### WHAT NEEDS TO BE DONE
Return nothing but the lines from the one with "yellow 1x1 brick [416,169,485,260]" through the one with "none -> brown 1x2 slope [475,268,572,344]" in the data below, word for word and without pictures.

===== PROVIDED DATA

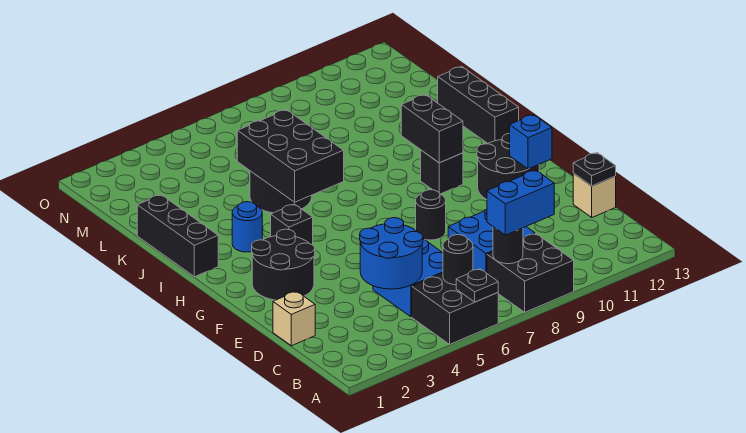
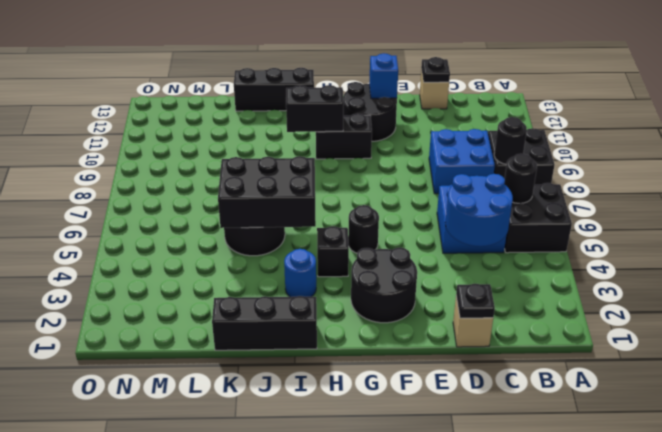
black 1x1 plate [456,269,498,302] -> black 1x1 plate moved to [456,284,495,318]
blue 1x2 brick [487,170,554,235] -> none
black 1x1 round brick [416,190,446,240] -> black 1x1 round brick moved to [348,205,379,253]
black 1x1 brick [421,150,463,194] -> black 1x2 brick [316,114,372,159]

==========
===== PROVIDED DATA

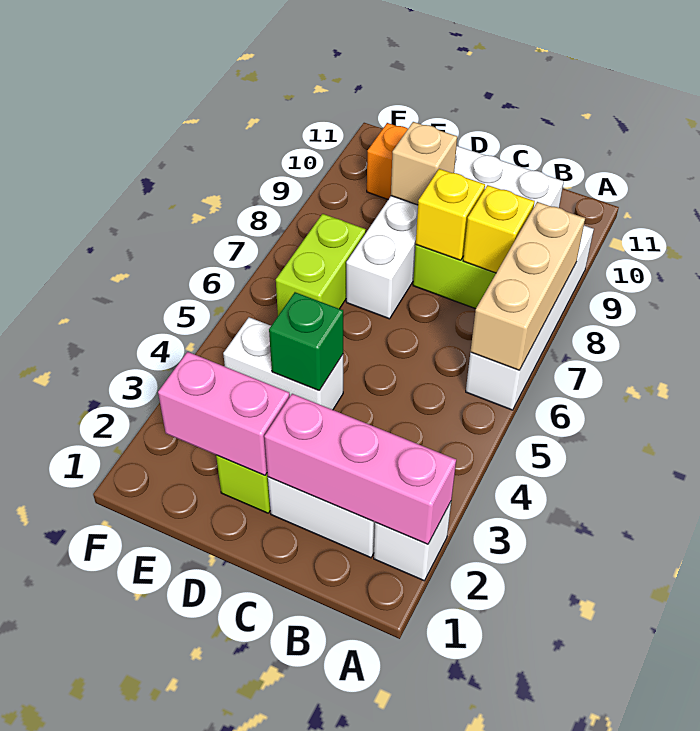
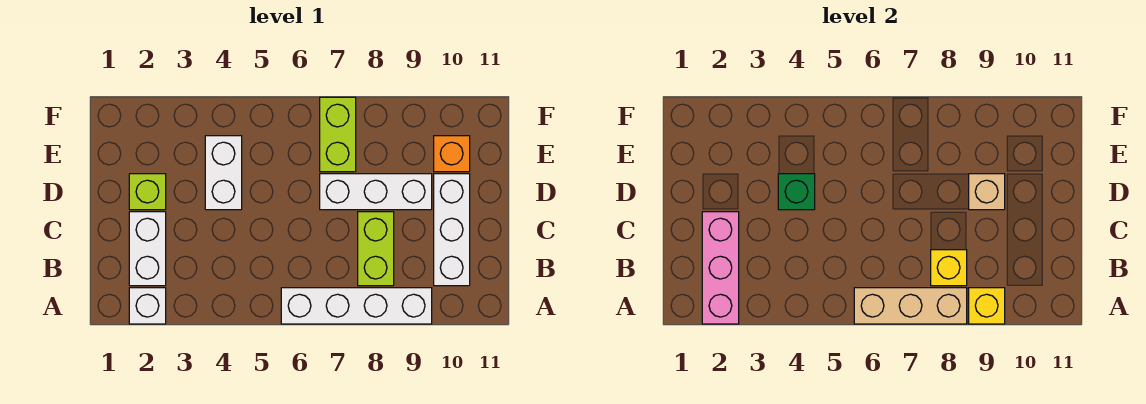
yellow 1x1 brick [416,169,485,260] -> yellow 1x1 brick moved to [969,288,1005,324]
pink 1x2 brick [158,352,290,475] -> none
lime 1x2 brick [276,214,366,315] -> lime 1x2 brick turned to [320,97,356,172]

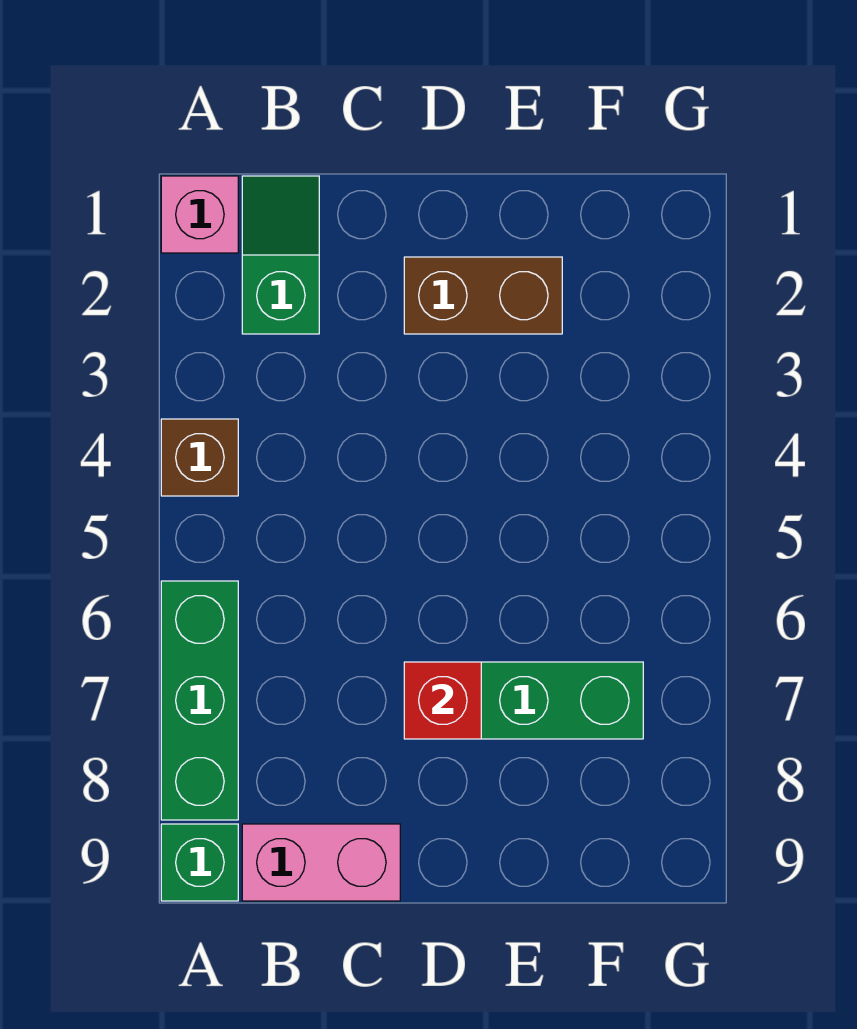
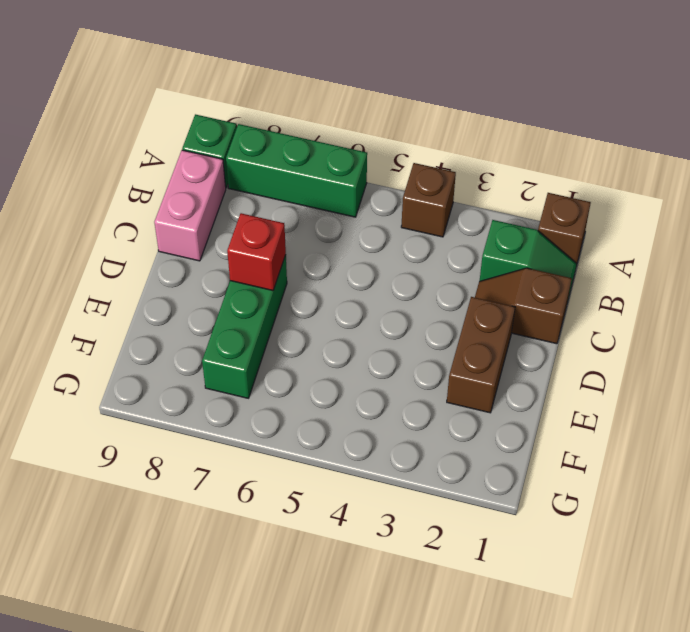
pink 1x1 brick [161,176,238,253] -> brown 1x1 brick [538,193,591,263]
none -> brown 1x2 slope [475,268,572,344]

==========
===== PROVIDED DATA

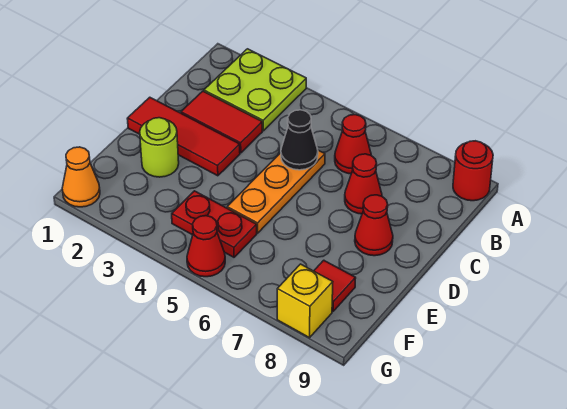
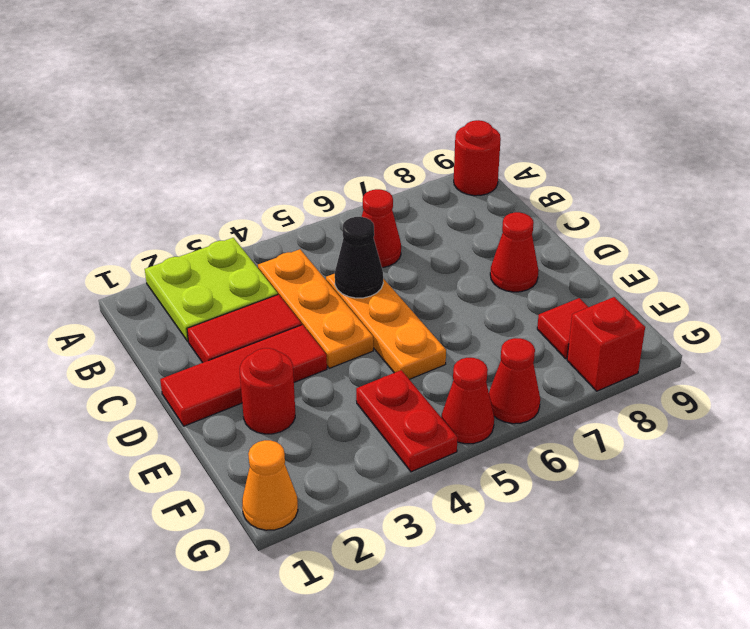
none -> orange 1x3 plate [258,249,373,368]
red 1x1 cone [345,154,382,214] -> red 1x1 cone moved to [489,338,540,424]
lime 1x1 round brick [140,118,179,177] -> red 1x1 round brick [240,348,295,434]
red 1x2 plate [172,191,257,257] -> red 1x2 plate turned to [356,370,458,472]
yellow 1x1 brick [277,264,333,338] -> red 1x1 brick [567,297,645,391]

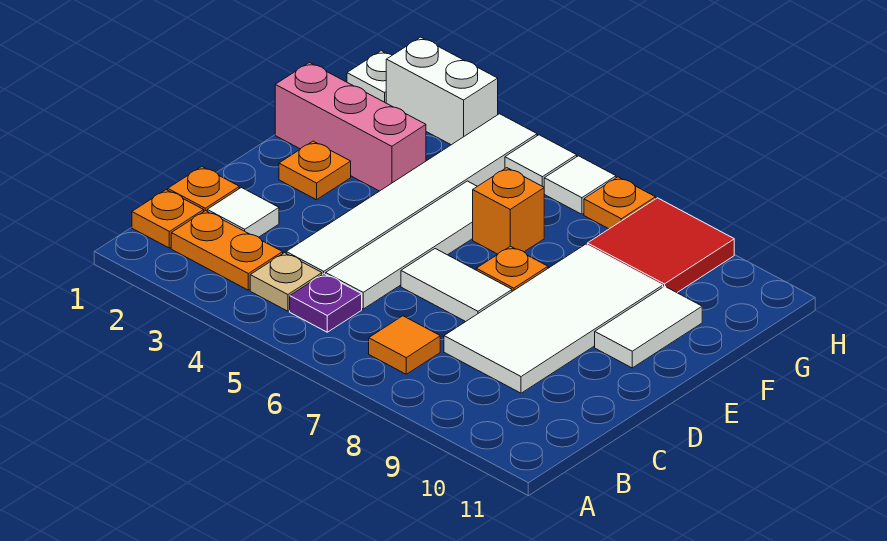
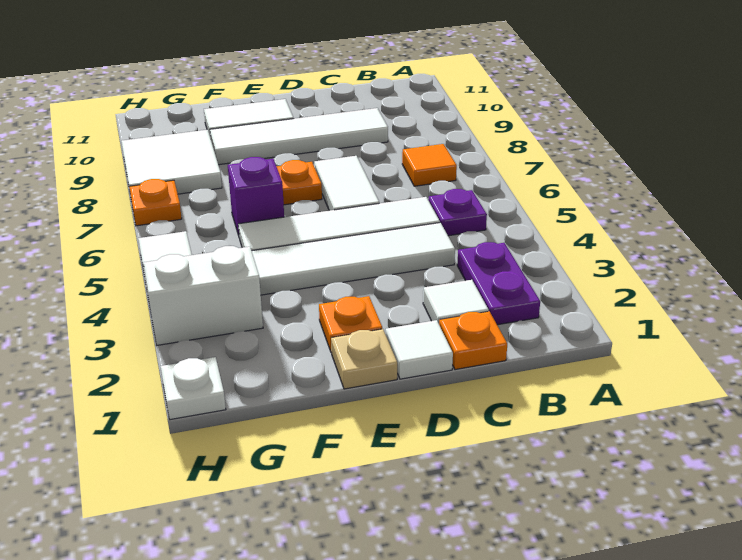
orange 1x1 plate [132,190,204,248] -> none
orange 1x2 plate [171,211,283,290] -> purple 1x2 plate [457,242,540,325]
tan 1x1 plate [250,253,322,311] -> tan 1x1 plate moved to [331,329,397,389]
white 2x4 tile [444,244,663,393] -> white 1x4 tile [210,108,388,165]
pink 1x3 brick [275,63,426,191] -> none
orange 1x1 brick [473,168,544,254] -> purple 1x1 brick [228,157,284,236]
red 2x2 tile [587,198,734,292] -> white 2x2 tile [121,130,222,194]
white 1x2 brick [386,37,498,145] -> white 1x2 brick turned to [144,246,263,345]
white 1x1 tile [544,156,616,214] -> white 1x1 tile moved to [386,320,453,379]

==========

### RESPONSE TO THE TASK
yellow 1x1 brick [416,169,485,260] -> yellow 1x1 brick moved to [969,288,1005,324]
pink 1x2 brick [158,352,290,475] -> none
lime 1x2 brick [276,214,366,315] -> lime 1x2 brick turned to [320,97,356,172]

pink 1x1 brick [161,176,238,253] -> brown 1x1 brick [538,193,591,263]
none -> brown 1x2 slope [475,268,572,344]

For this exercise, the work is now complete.